### [Assigned task]
Using the listing below, report all lines holding the word "round".
**** Source material
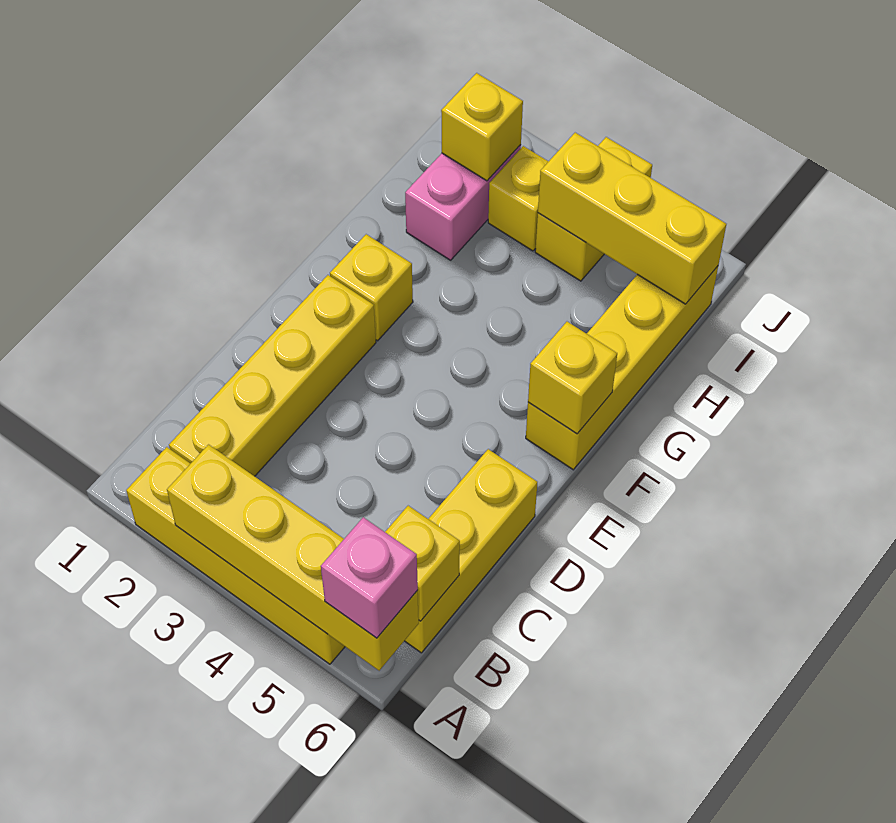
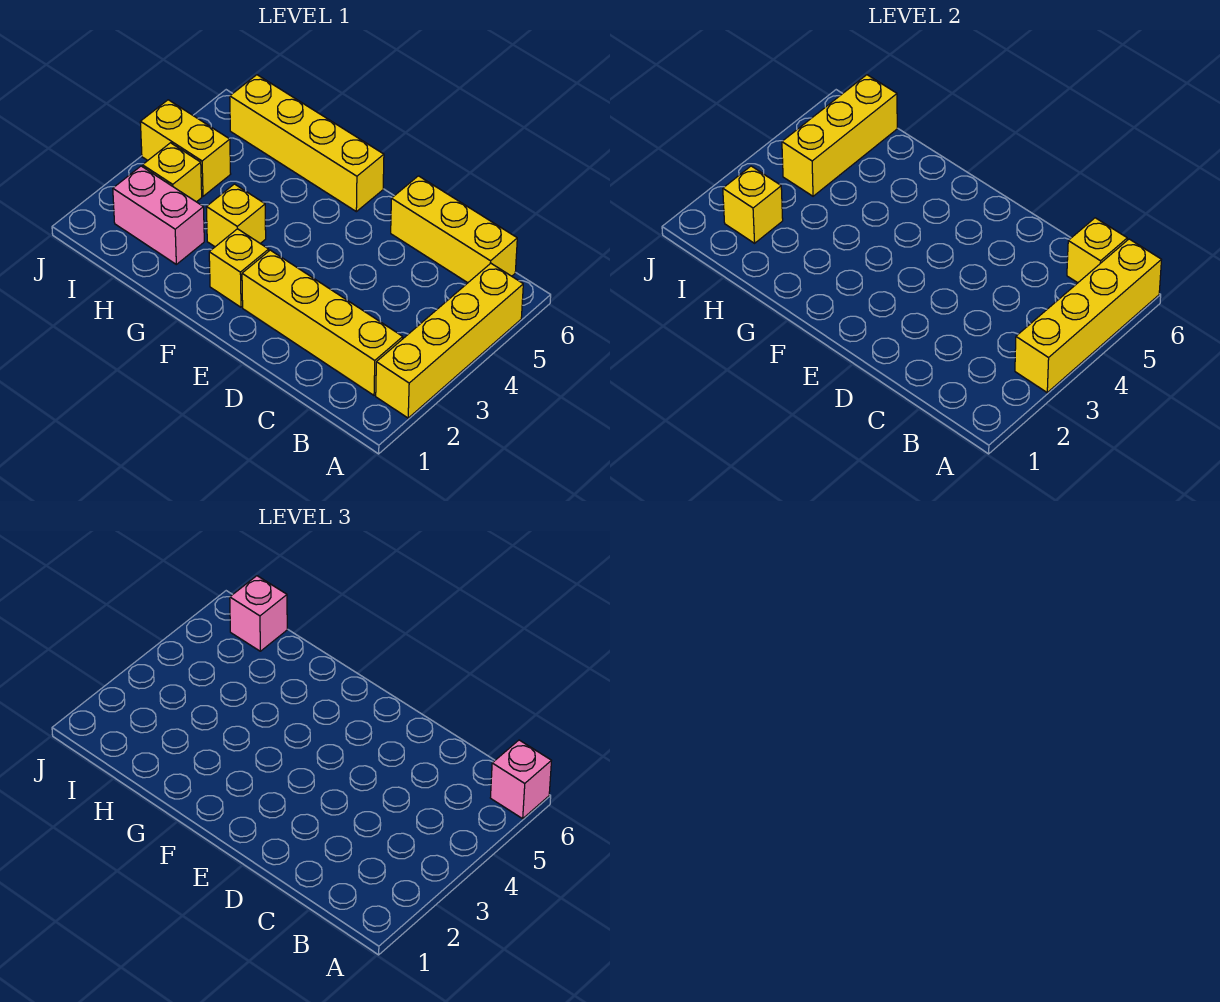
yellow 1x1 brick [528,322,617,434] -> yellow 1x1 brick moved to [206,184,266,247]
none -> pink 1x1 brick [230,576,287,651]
********
**** Source material
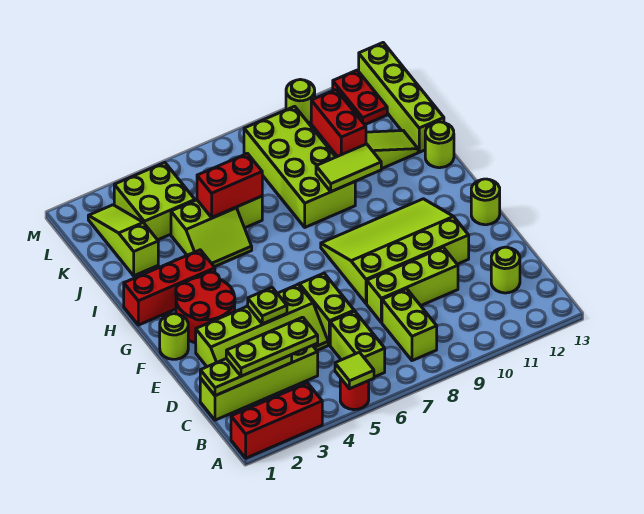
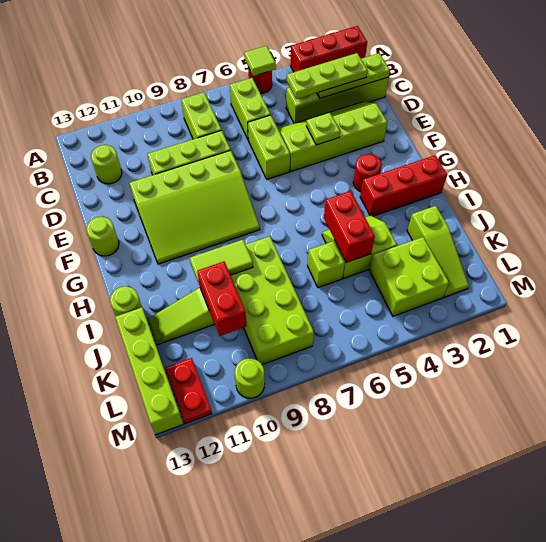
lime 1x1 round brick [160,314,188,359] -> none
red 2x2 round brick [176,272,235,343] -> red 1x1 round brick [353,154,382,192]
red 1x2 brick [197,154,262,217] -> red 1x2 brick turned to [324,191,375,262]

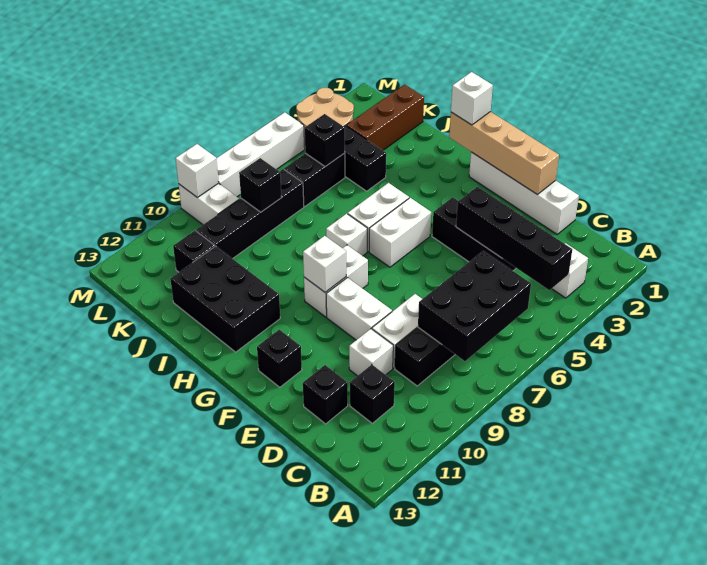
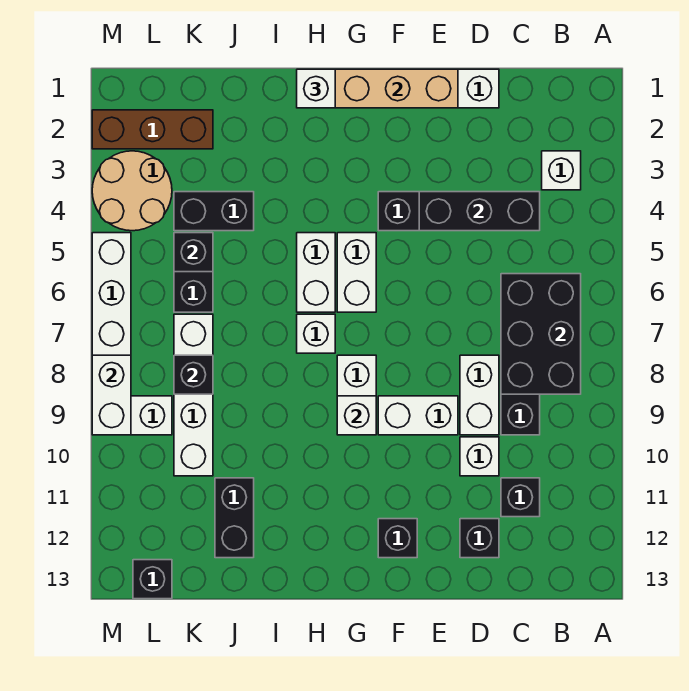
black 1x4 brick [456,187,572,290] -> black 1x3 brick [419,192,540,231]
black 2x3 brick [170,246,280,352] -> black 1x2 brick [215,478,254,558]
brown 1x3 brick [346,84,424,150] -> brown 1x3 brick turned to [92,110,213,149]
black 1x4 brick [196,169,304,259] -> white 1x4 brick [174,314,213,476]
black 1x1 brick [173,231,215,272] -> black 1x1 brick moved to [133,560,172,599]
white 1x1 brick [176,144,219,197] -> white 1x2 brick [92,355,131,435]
********
**** Source material
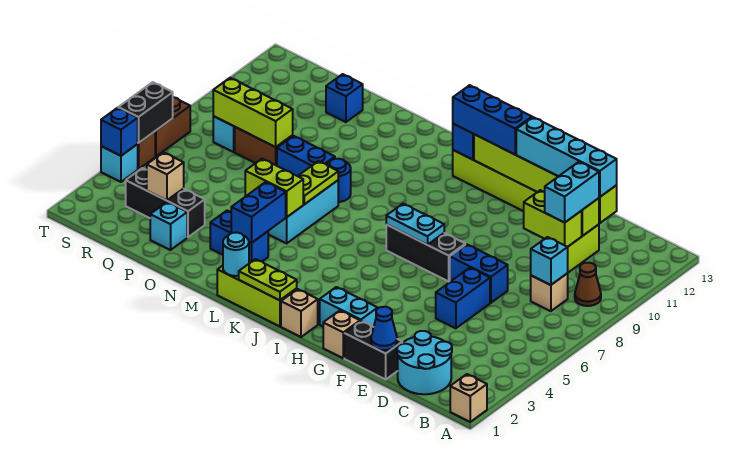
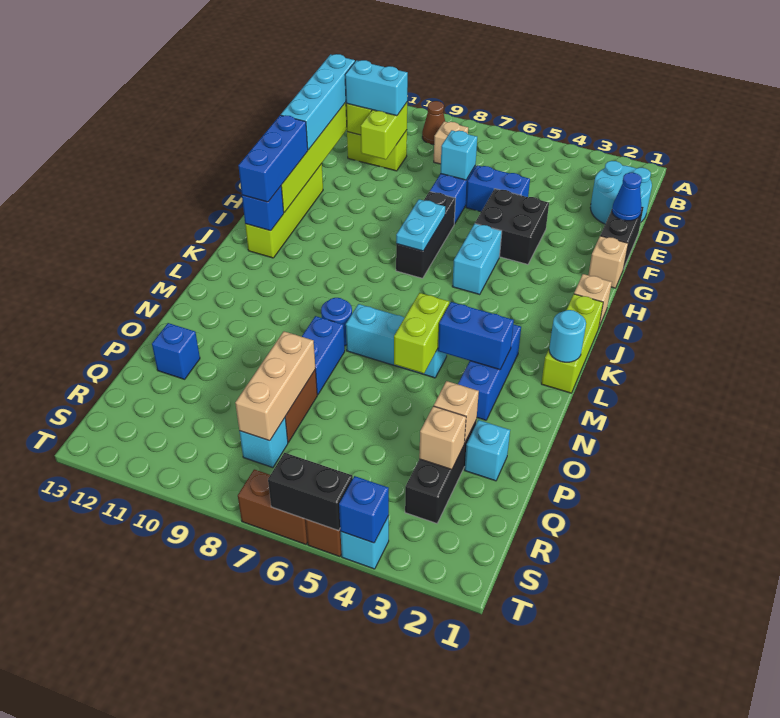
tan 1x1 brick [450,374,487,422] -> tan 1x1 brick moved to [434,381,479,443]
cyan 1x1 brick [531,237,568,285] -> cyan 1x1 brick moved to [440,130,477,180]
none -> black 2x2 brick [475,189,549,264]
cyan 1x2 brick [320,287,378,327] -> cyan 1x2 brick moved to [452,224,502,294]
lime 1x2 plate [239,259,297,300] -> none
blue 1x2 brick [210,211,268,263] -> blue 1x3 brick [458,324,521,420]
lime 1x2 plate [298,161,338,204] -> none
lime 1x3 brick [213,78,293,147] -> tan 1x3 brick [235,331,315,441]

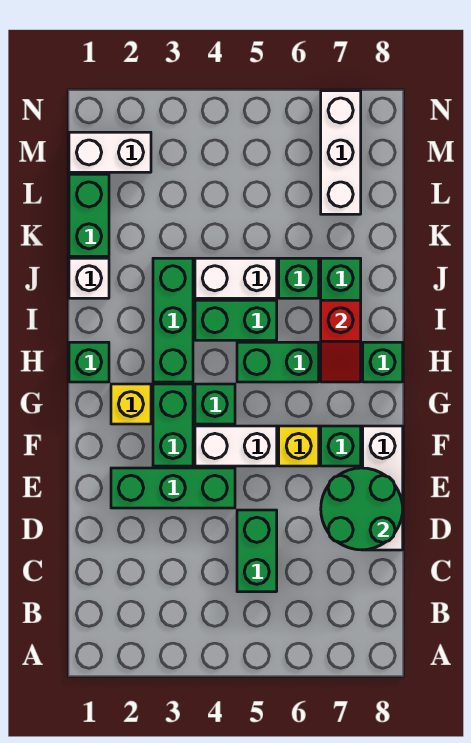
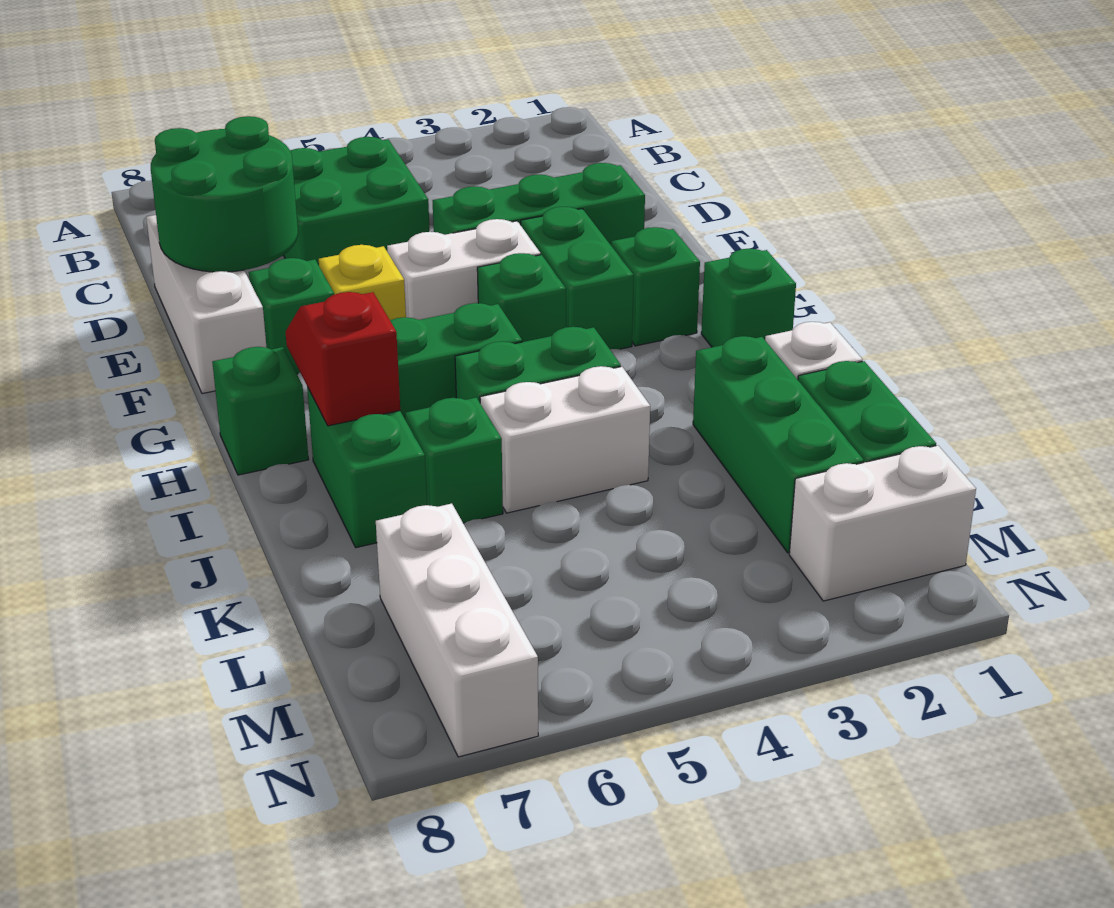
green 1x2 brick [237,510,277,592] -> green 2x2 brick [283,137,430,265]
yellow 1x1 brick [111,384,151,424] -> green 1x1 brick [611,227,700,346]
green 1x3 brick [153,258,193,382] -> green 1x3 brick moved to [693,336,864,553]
********
### [Solved exercise]
lime 1x1 round brick [160,314,188,359] -> none
red 2x2 round brick [176,272,235,343] -> red 1x1 round brick [353,154,382,192]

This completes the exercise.